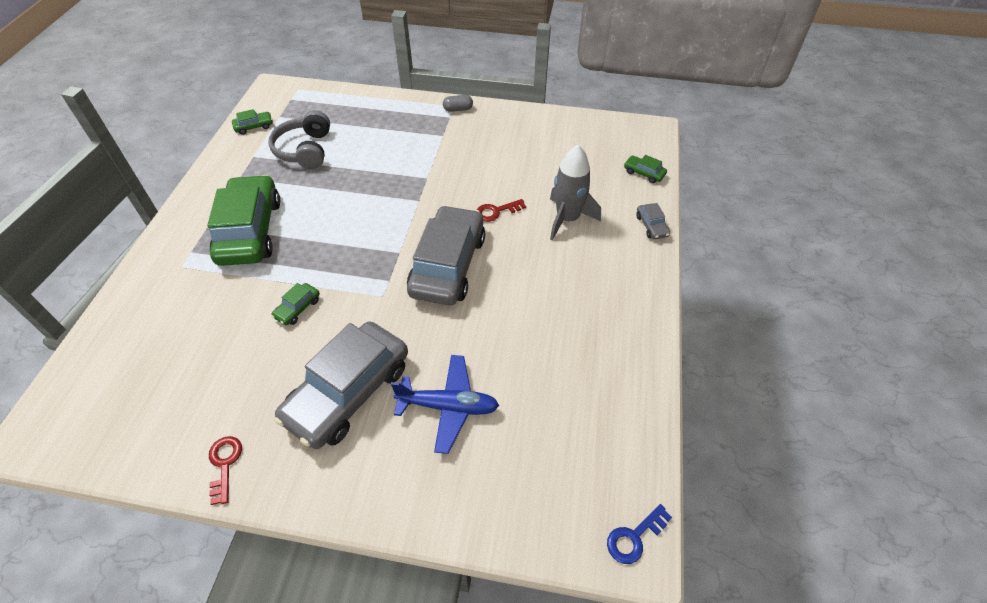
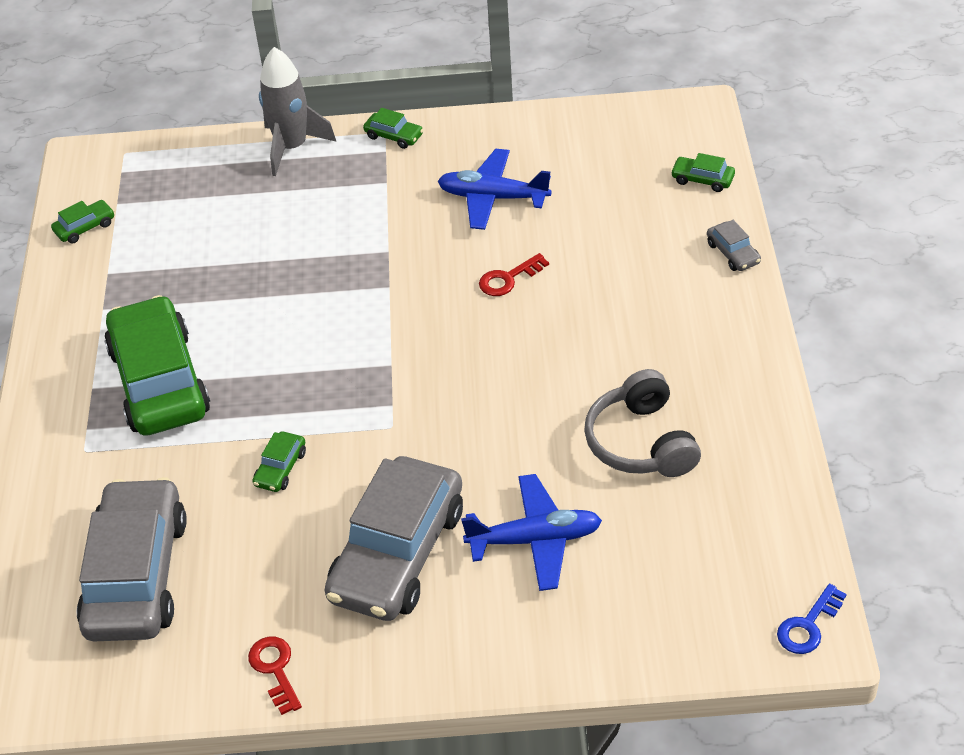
camera: 10 degrees left, 5 degrees down
(305, 150) = (184, 247): grey headphones -> grey headphones (641, 442)
(448, 265) = (467, 367): grey car -> grey car (136, 575)
(458, 109) = (394, 136): grey capsule -> green car
(505, 158) = (493, 198): none -> blue plane
(567, 219) = (613, 268): grey rocket -> grey rocket (292, 147)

→ TASK ITEM: Reproduce every line in the data that has the word "grey" in it.

→ YOUR SOLUTION:
(305, 150) = (184, 247): grey headphones -> grey headphones (641, 442)
(448, 265) = (467, 367): grey car -> grey car (136, 575)
(458, 109) = (394, 136): grey capsule -> green car
(567, 219) = (613, 268): grey rocket -> grey rocket (292, 147)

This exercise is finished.